**Brief:** Wherever the word "RADIO" occurs in the lines below, copy the whole line.
>>>
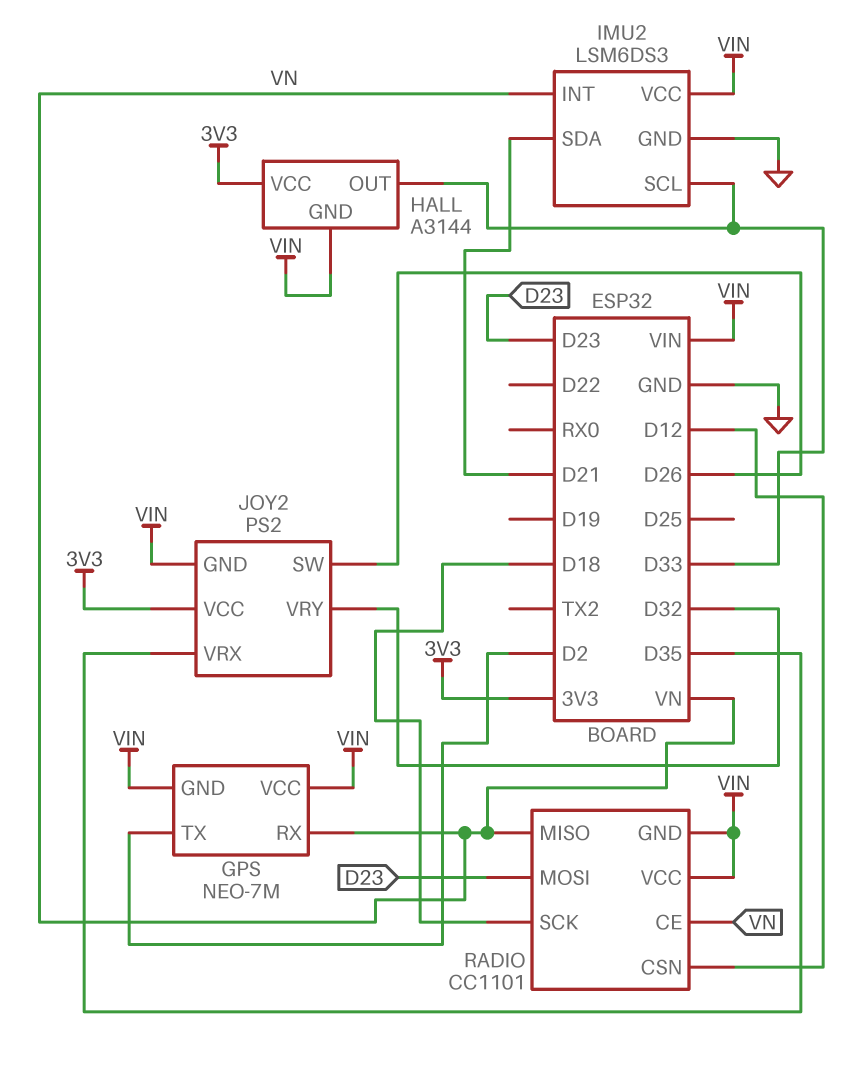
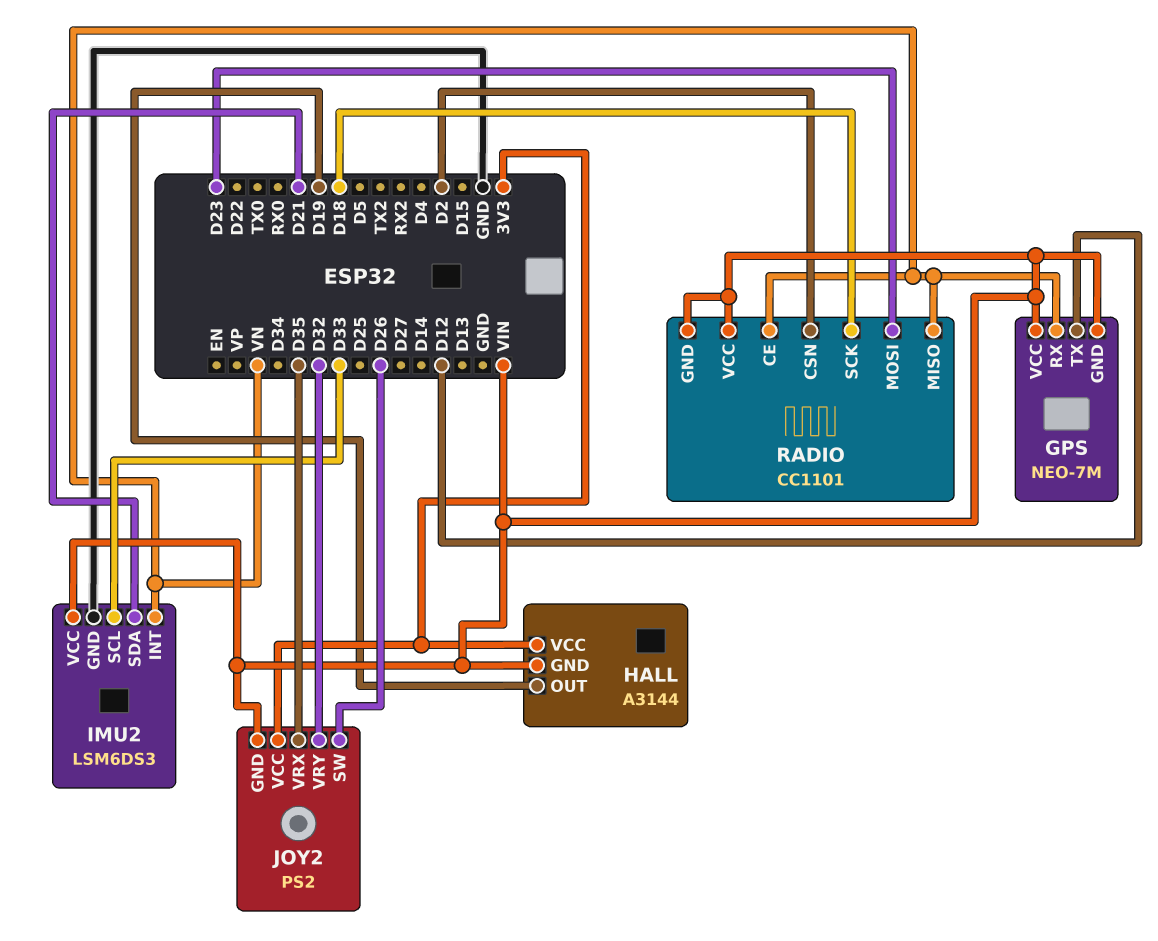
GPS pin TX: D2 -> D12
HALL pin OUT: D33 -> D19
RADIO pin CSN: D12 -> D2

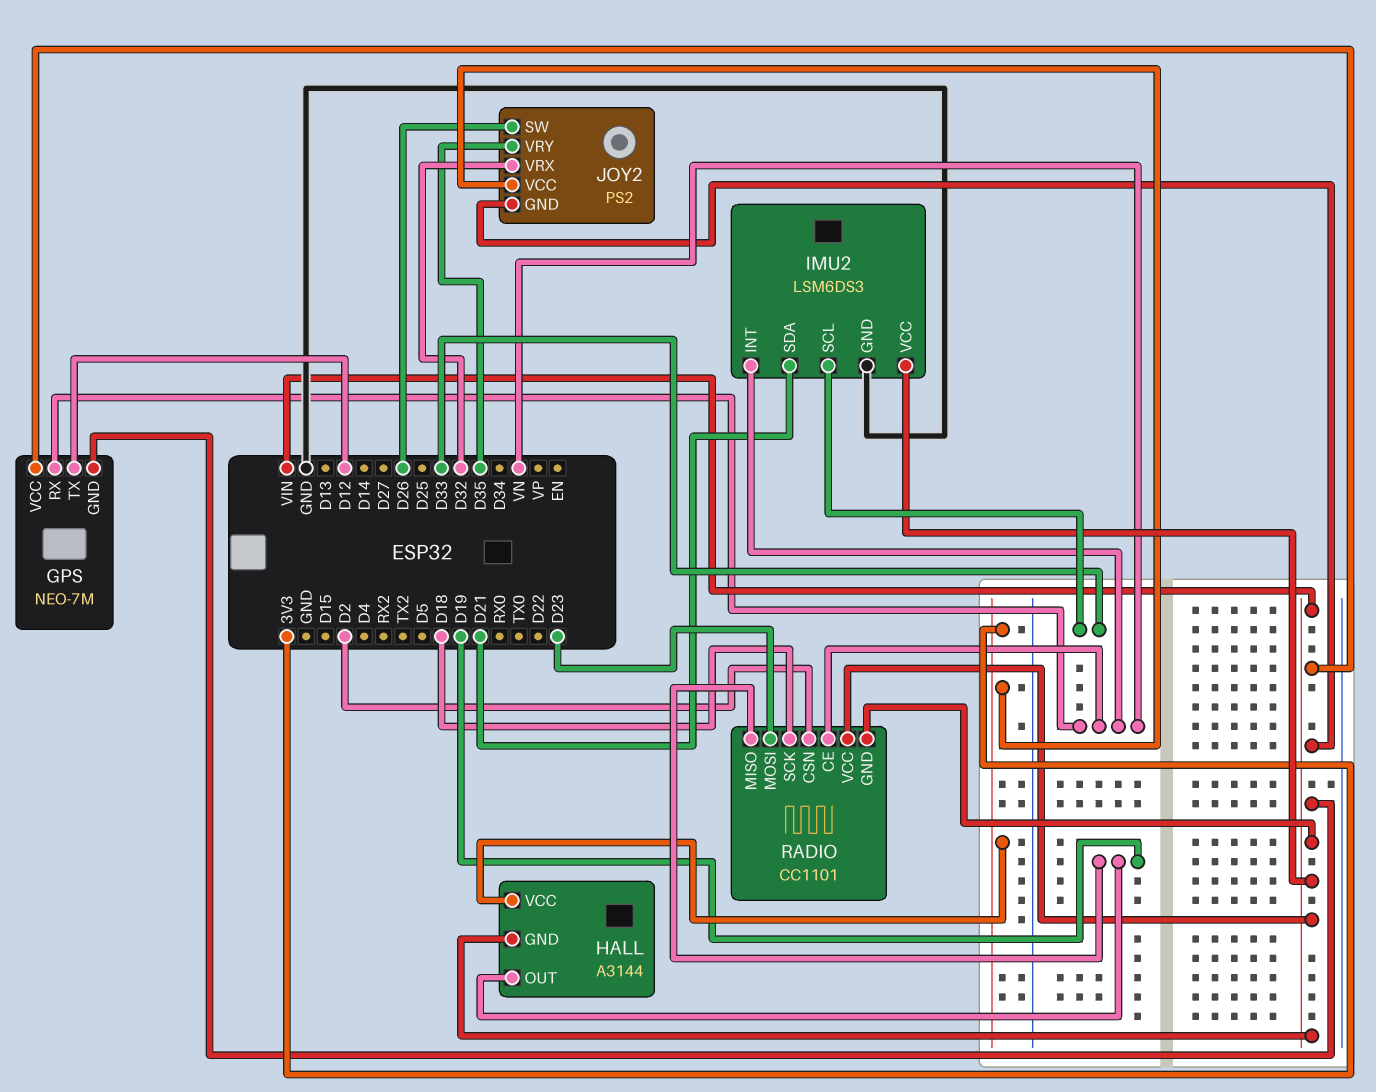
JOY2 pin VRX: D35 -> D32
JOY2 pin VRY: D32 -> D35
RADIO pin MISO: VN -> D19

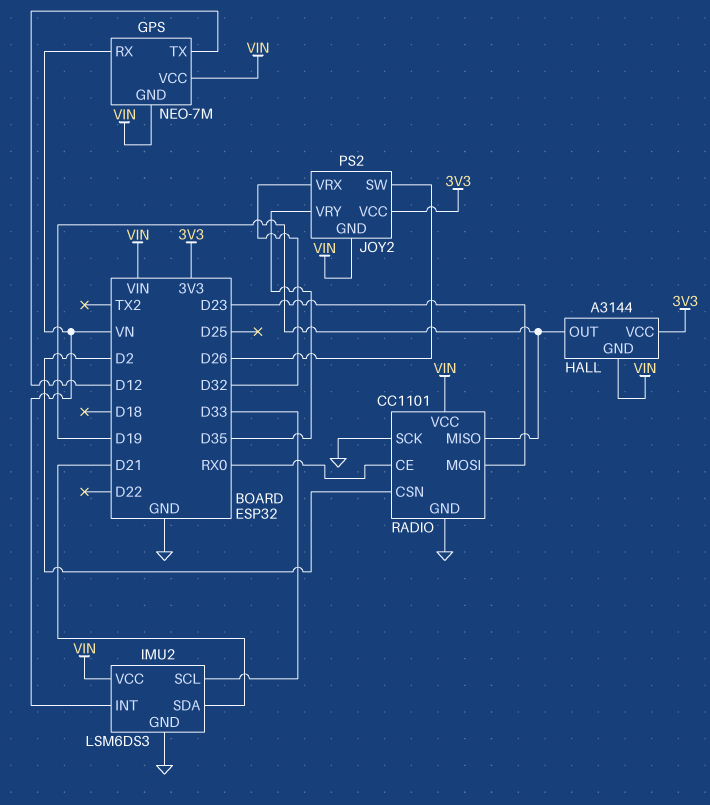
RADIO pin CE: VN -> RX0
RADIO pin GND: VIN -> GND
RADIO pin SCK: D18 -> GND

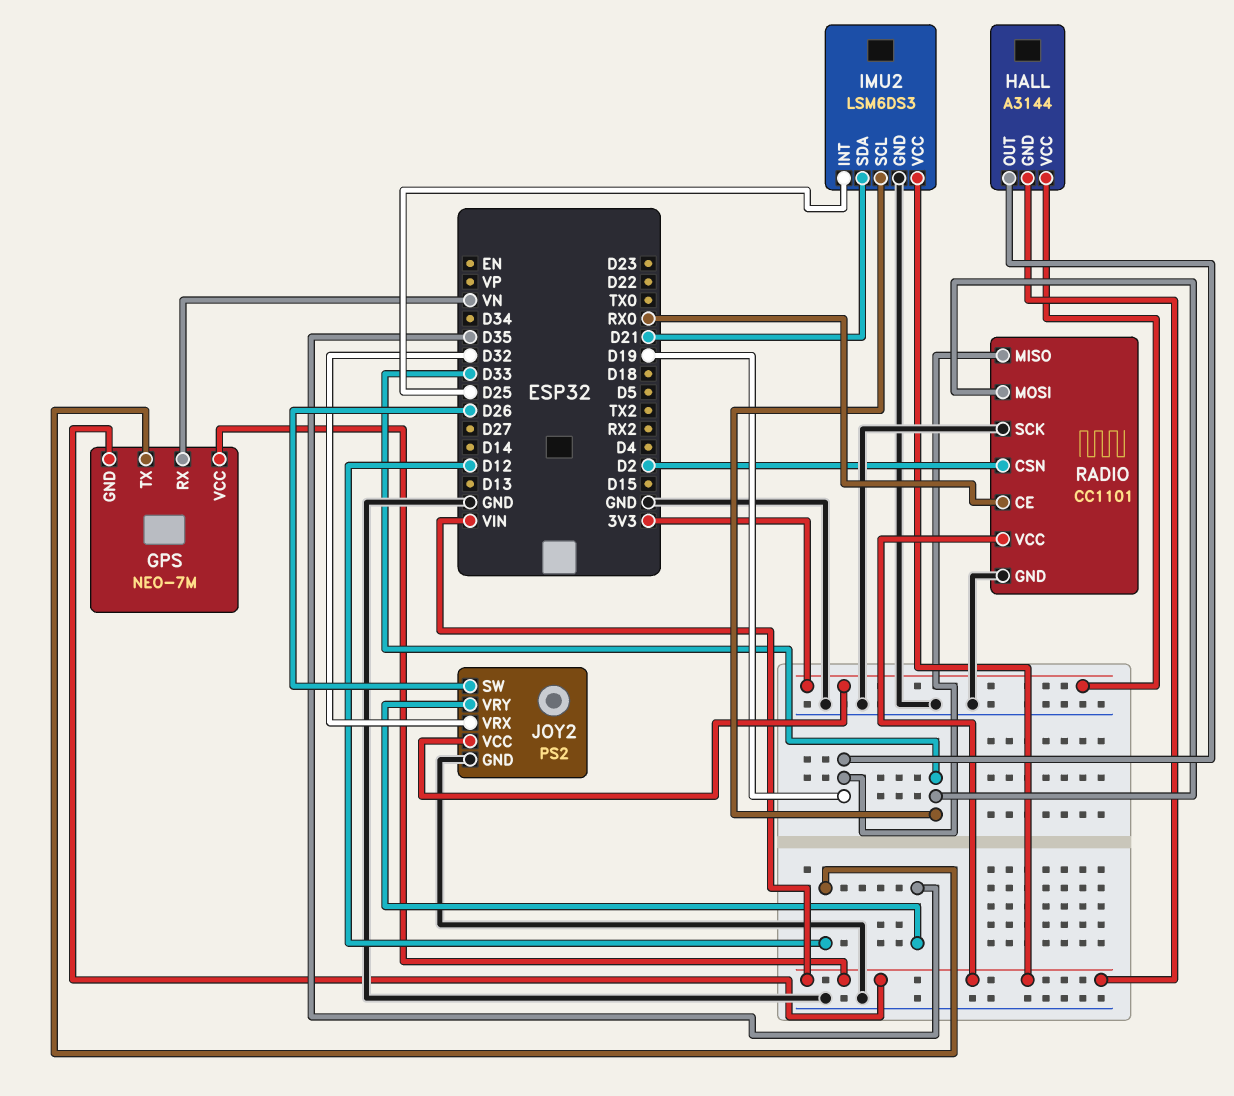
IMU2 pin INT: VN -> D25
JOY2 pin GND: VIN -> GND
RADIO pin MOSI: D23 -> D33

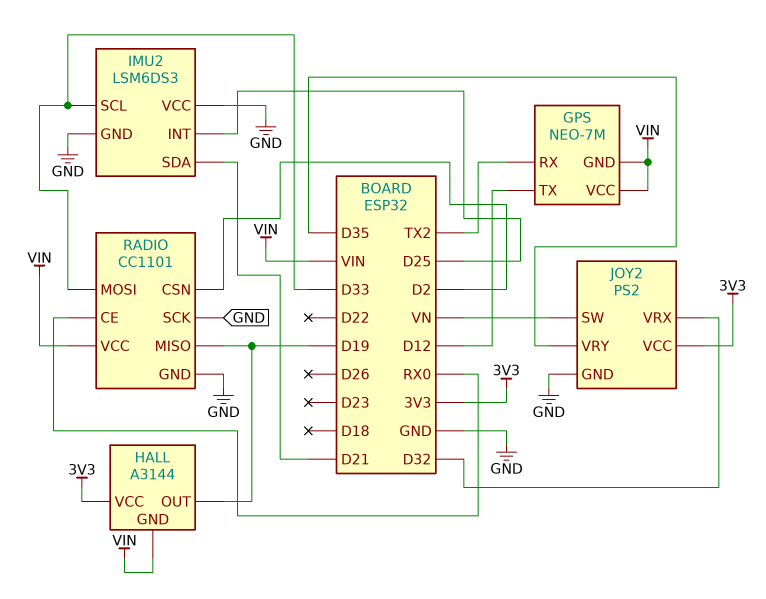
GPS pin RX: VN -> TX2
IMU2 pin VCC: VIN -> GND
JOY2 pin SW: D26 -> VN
<<<
**Task response:**
RADIO pin CSN: D12 -> D2
RADIO pin MISO: VN -> D19
RADIO pin CE: VN -> RX0
RADIO pin GND: VIN -> GND
RADIO pin SCK: D18 -> GND
RADIO pin MOSI: D23 -> D33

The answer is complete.